- [The input]:
----
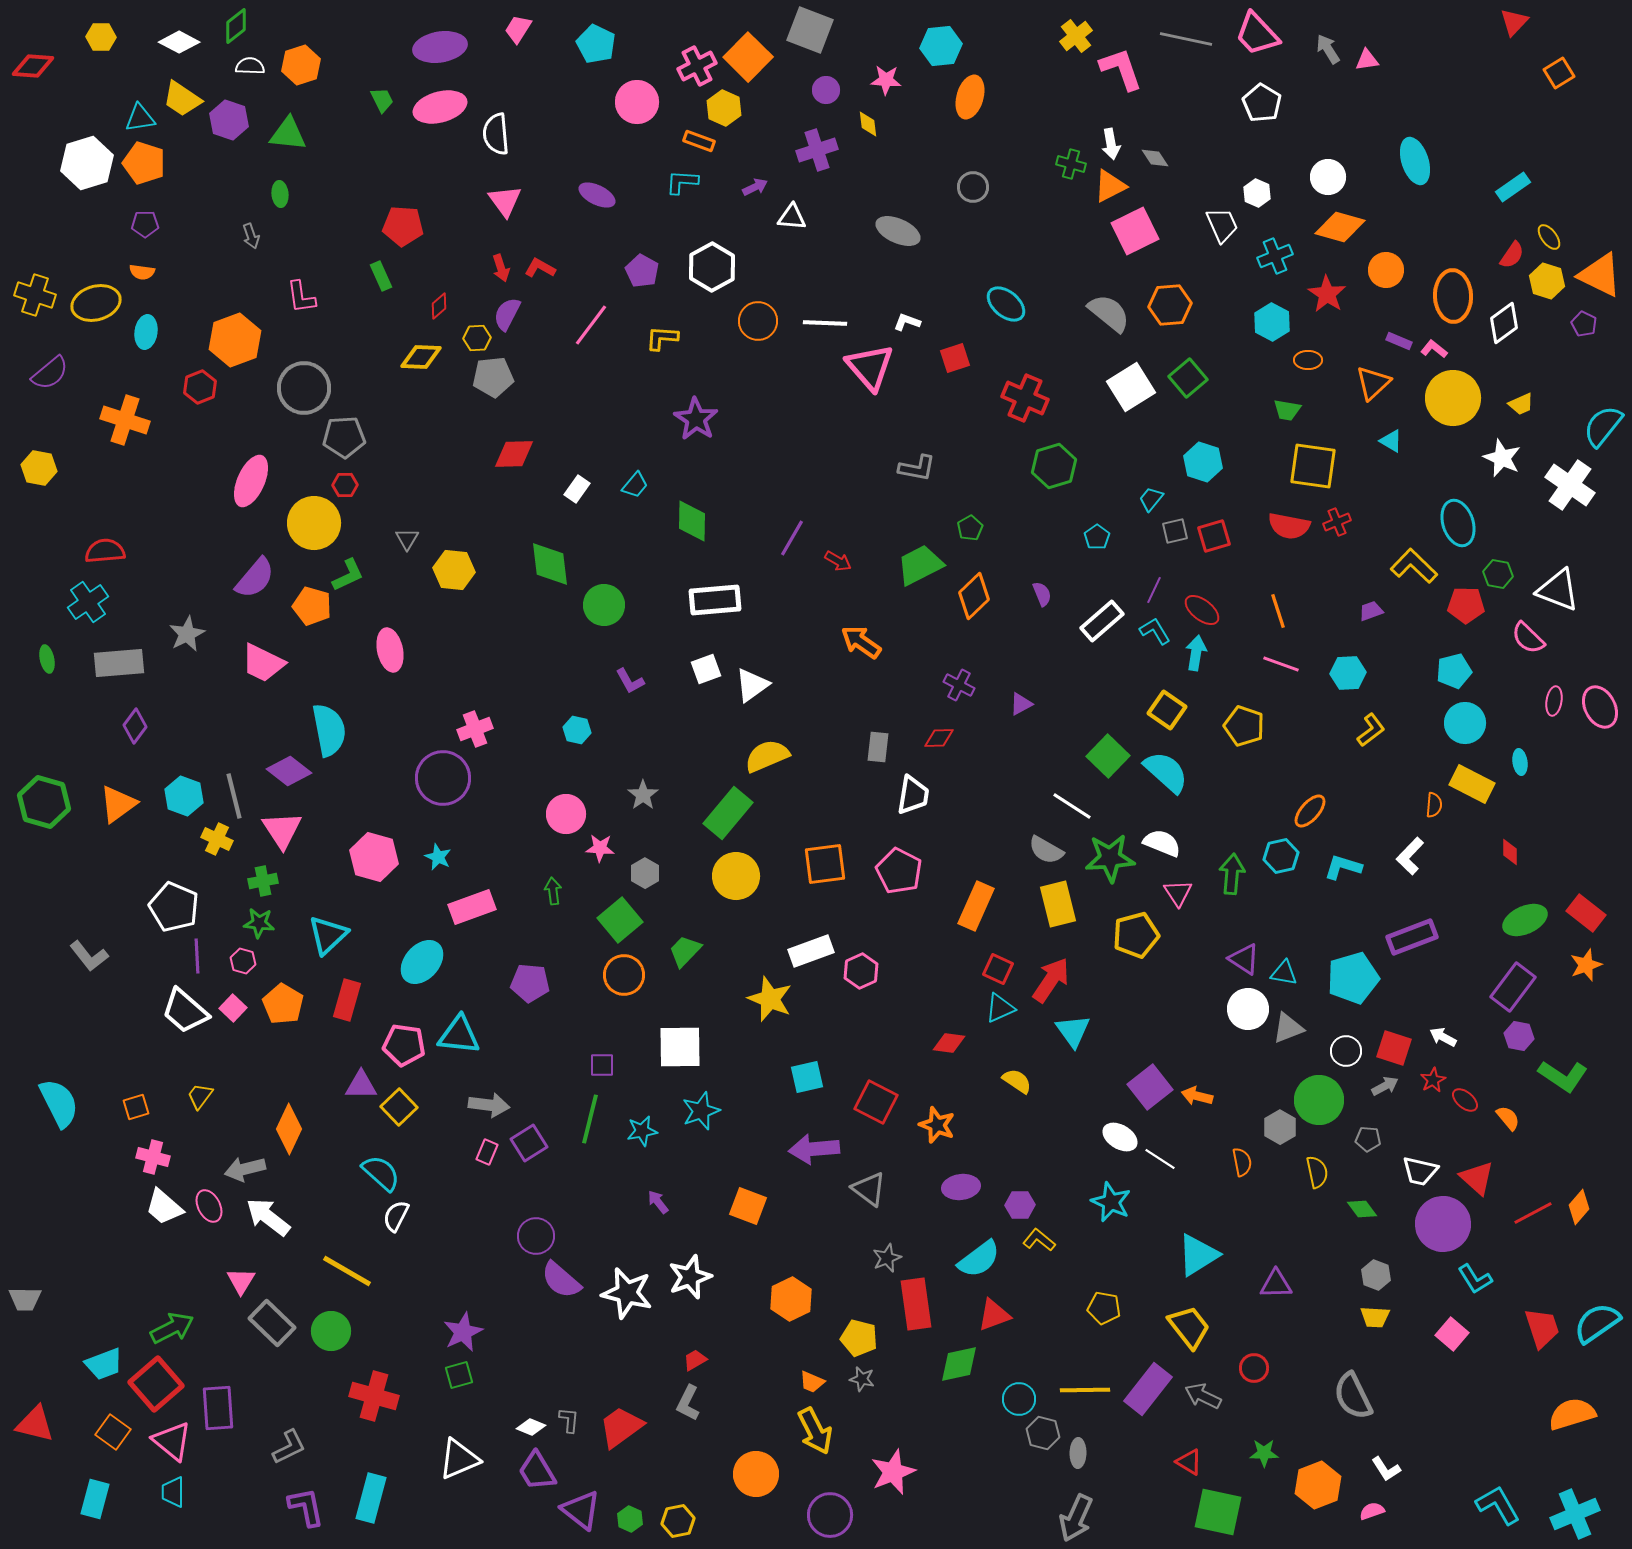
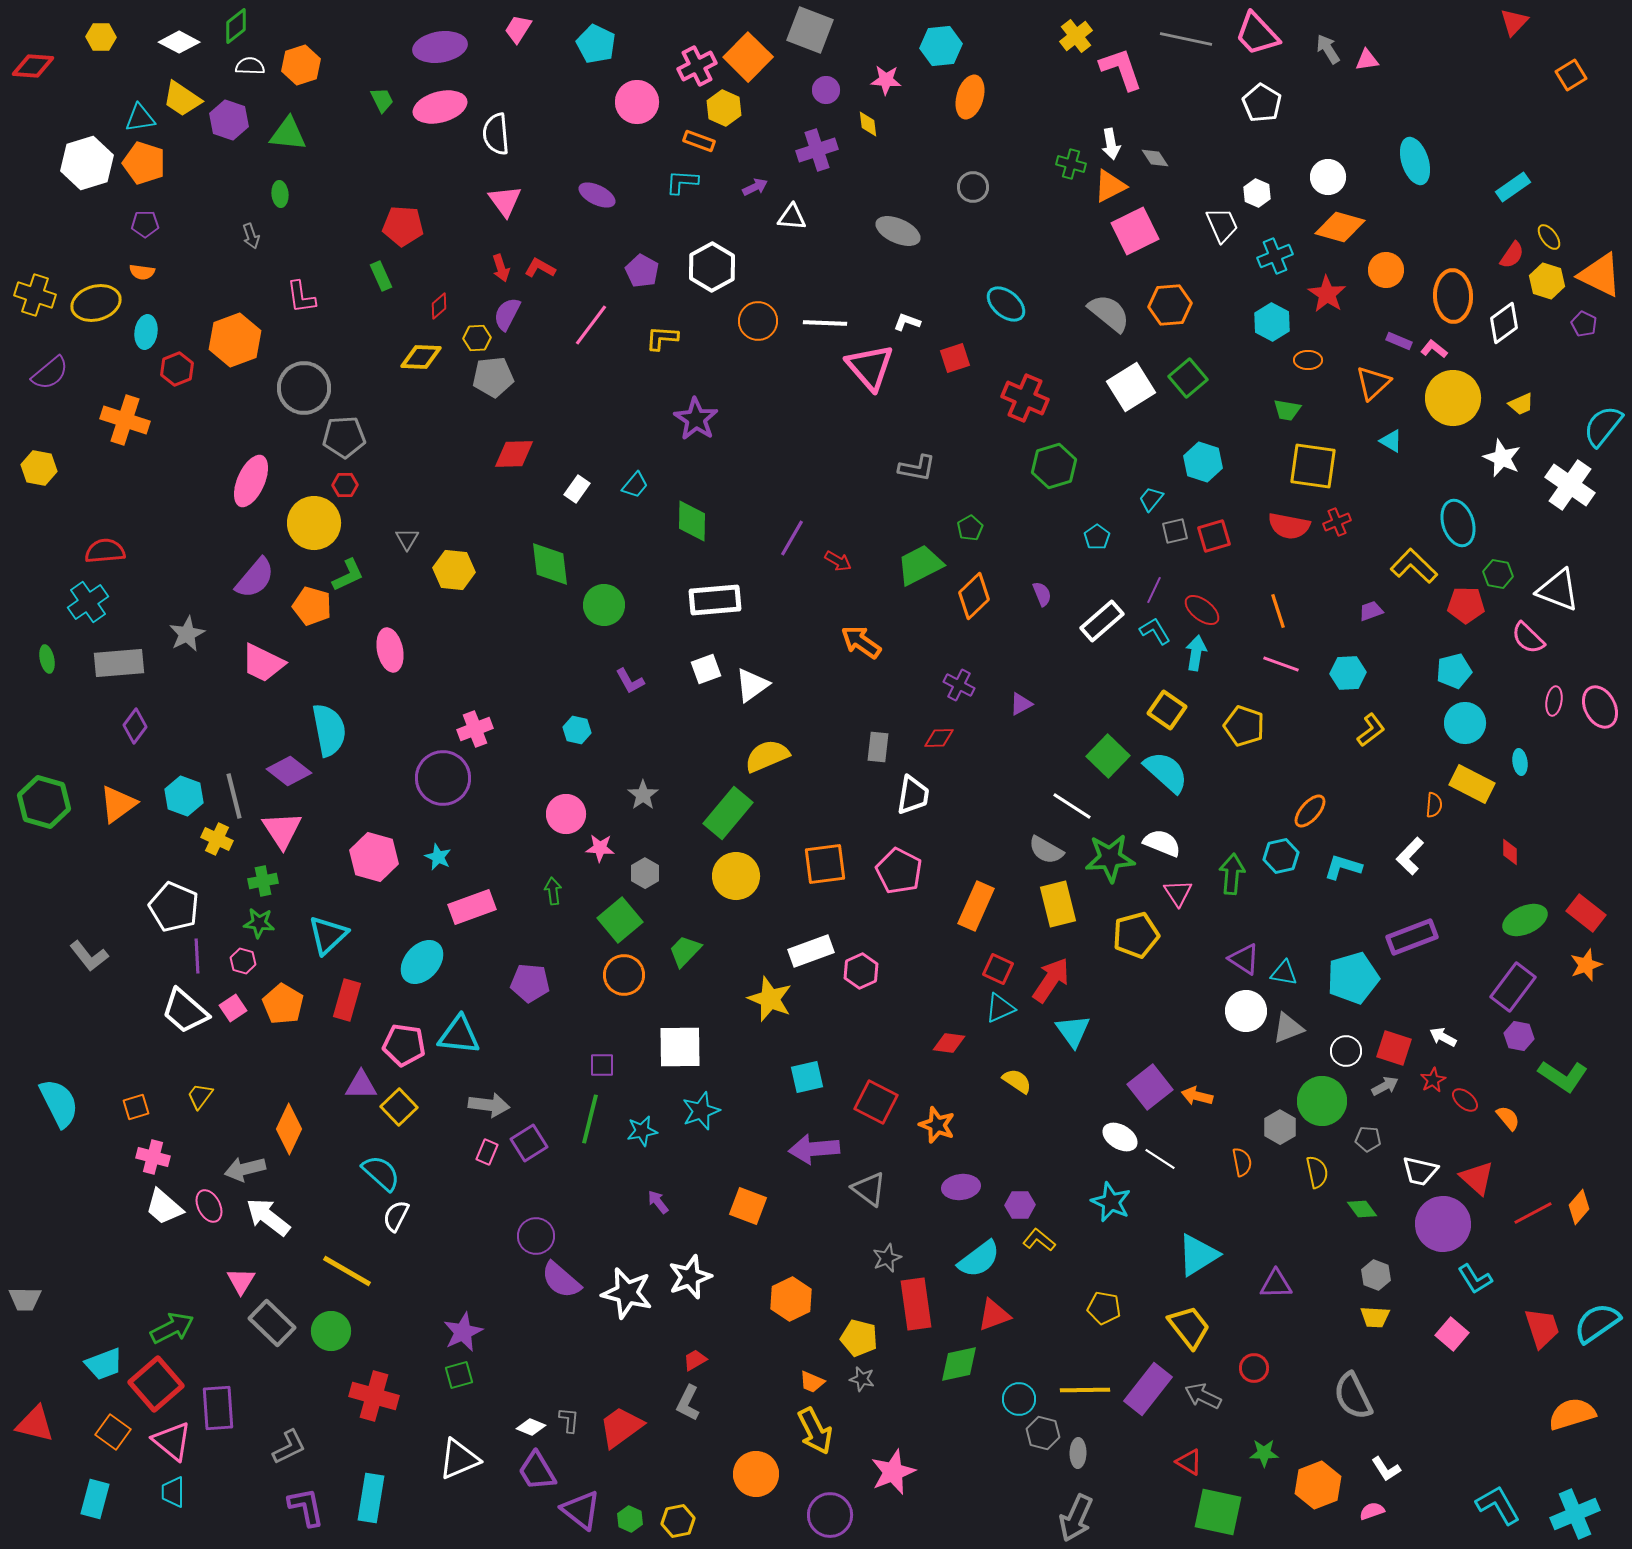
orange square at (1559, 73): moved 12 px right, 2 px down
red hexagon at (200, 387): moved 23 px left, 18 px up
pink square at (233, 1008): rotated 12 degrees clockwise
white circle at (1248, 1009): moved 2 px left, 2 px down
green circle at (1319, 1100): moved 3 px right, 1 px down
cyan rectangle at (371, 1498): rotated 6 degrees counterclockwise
----
- [Action item]: Aside from the pictures, copy all of the entries exactly.

- [Completed exercise]:
orange square at (1559, 73): moved 12 px right, 2 px down
red hexagon at (200, 387): moved 23 px left, 18 px up
pink square at (233, 1008): rotated 12 degrees clockwise
white circle at (1248, 1009): moved 2 px left, 2 px down
green circle at (1319, 1100): moved 3 px right, 1 px down
cyan rectangle at (371, 1498): rotated 6 degrees counterclockwise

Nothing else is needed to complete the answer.